Difference listings:
• • • • •

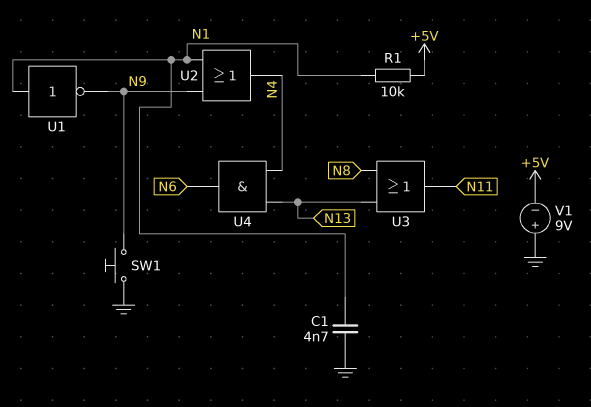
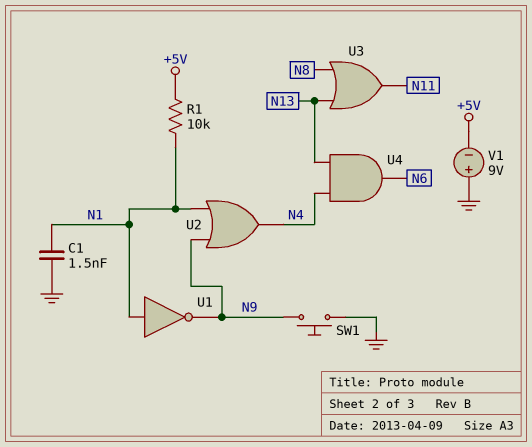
C1: 4.7nF (GND, N1) -> 1.5nF (GND, N1)

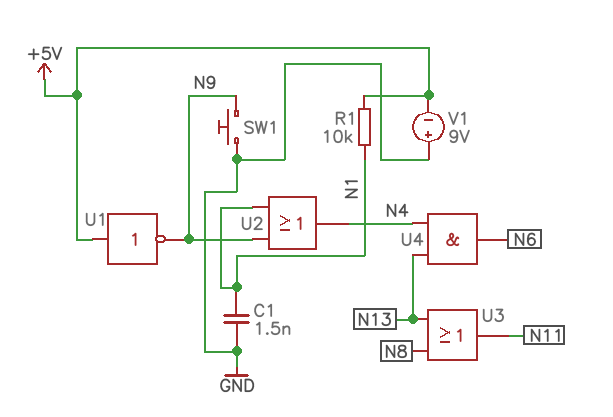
U1: NOT (in N1, out N9) -> NOT (in +5V, out N9)

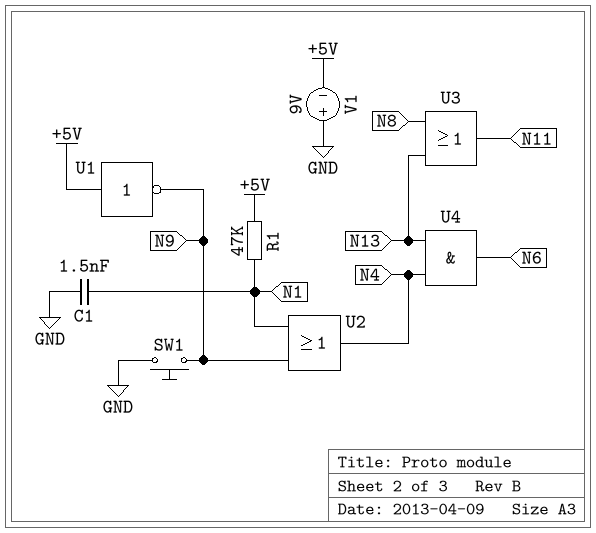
R1: 10k (+5V, N1) -> 47k (+5V, N1)

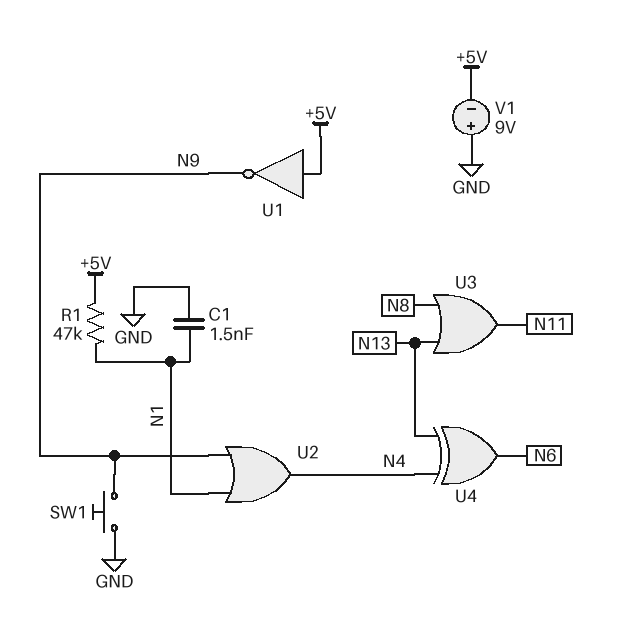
U4: AND (in N4, in N13, out N6) -> XOR (in N4, in N13, out N6)

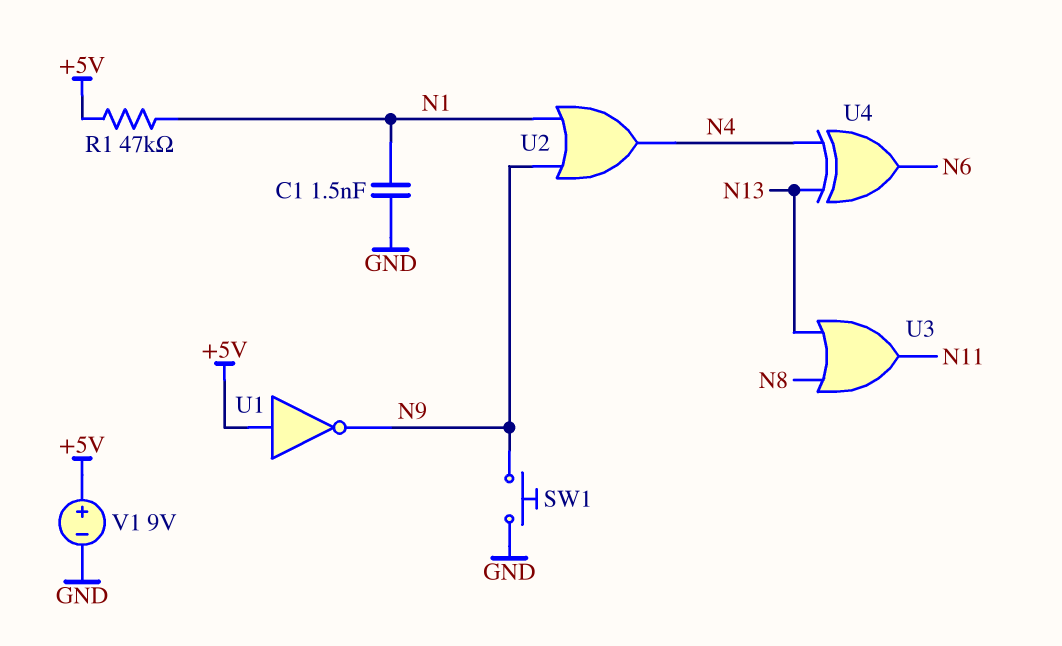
V1: 9V (plus GND, minus +5V) -> 9V (plus +5V, minus GND)

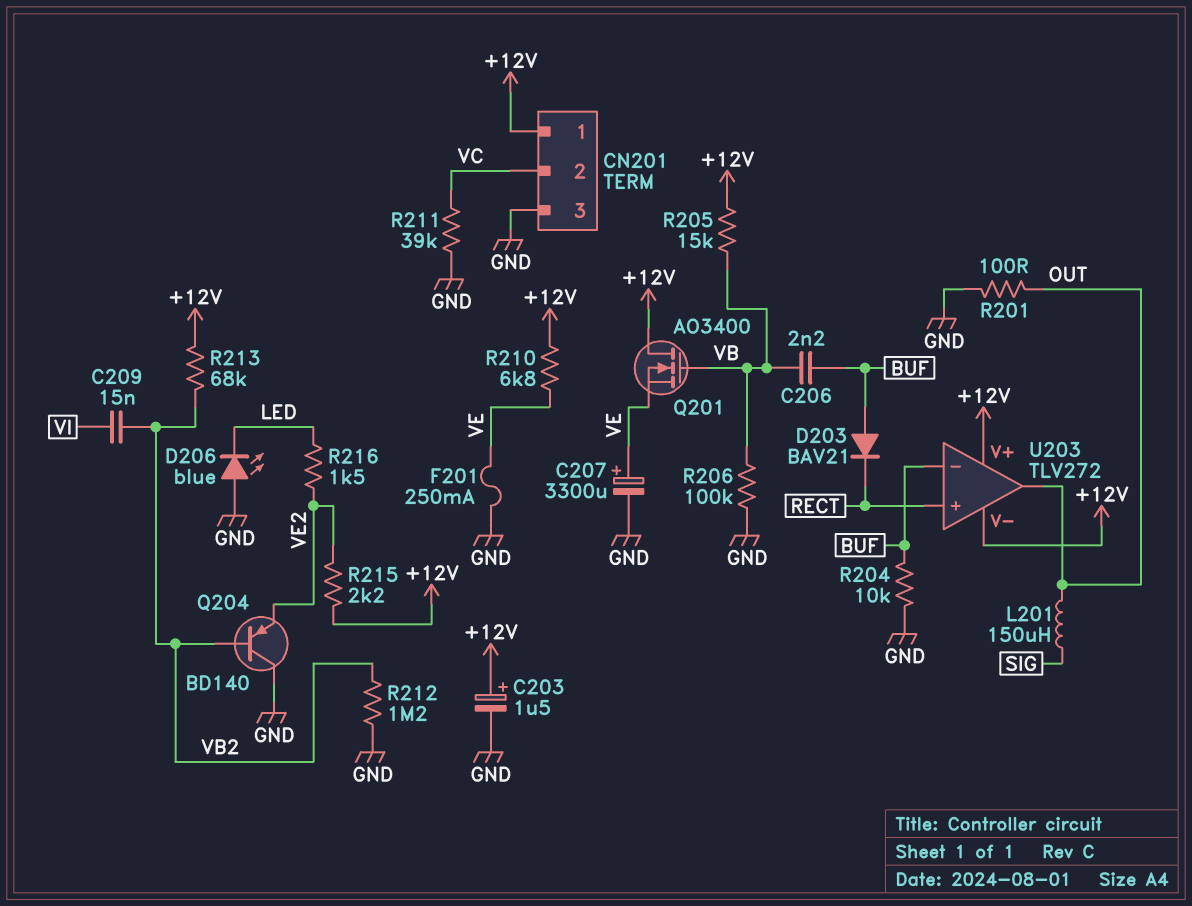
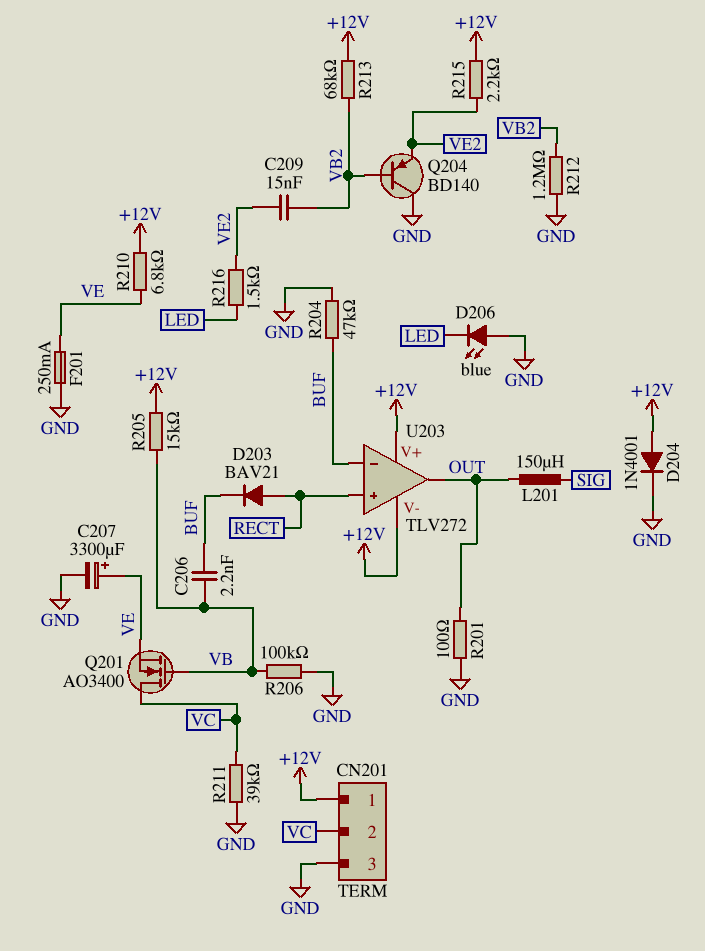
C203: 1.5uF (plus +12V, minus GND) -> none
C209: 15nF (VB2, VI) -> 15nF (VB2, VE2)
D203: diode BAV21 (A BUF, K RECT) -> diode BAV21 (A RECT, K BUF)
D204: none -> diode 1N4001 (A +12V, K GND)
Q201: NMOS AO3400 (G VB, D +12V, S VE) -> NMOS AO3400 (G VB, D VC, S VE)
R204: 10k (BUF, GND) -> 47k (BUF, GND)

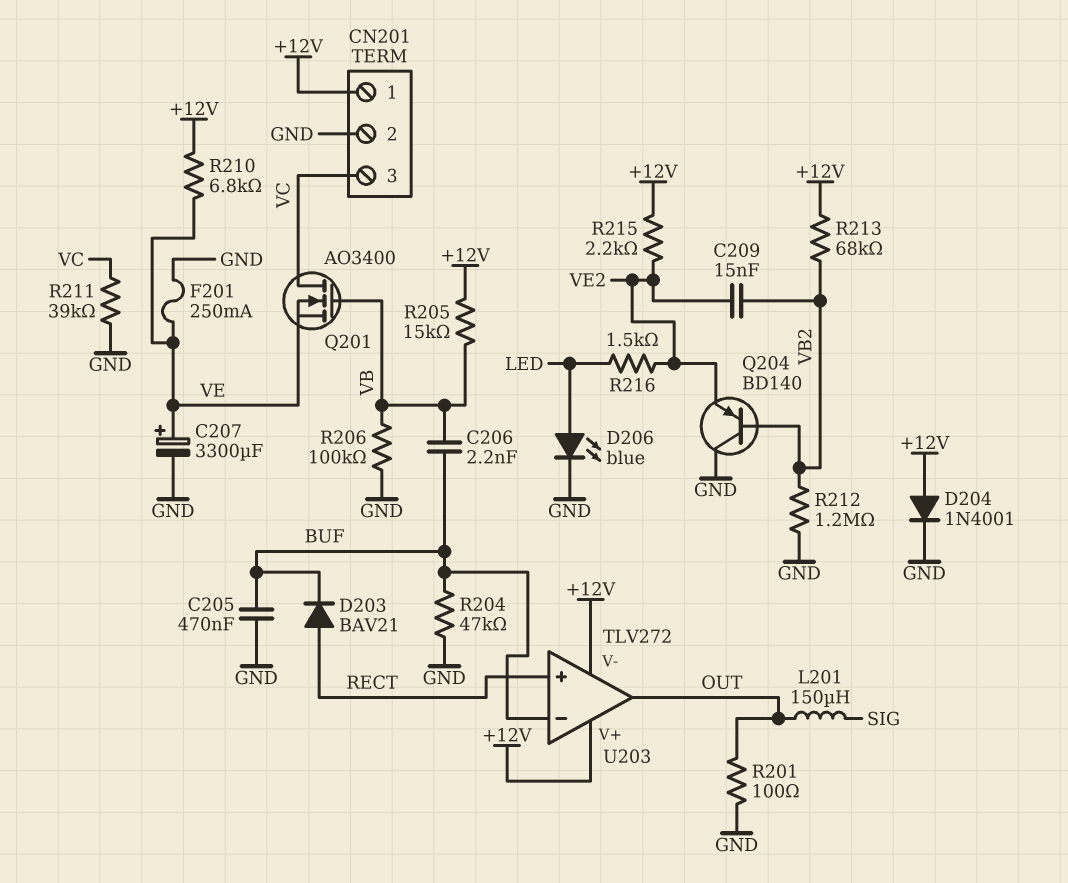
C205: none -> 470nF (BUF, GND)
CN201 pin 2: VC -> GND
CN201 pin 3: GND -> VC
D206: LED blue (A GND, K LED) -> LED blue (A LED, K GND)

• • • • •

Repeat the records above word for word. Pictures stay out of the copy.

C1: 4.7nF (GND, N1) -> 1.5nF (GND, N1)

U1: NOT (in N1, out N9) -> NOT (in +5V, out N9)

R1: 10k (+5V, N1) -> 47k (+5V, N1)

U4: AND (in N4, in N13, out N6) -> XOR (in N4, in N13, out N6)

V1: 9V (plus GND, minus +5V) -> 9V (plus +5V, minus GND)

C203: 1.5uF (plus +12V, minus GND) -> none
C209: 15nF (VB2, VI) -> 15nF (VB2, VE2)
D203: diode BAV21 (A BUF, K RECT) -> diode BAV21 (A RECT, K BUF)
D204: none -> diode 1N4001 (A +12V, K GND)
Q201: NMOS AO3400 (G VB, D +12V, S VE) -> NMOS AO3400 (G VB, D VC, S VE)
R204: 10k (BUF, GND) -> 47k (BUF, GND)

C205: none -> 470nF (BUF, GND)
CN201 pin 2: VC -> GND
CN201 pin 3: GND -> VC
D206: LED blue (A GND, K LED) -> LED blue (A LED, K GND)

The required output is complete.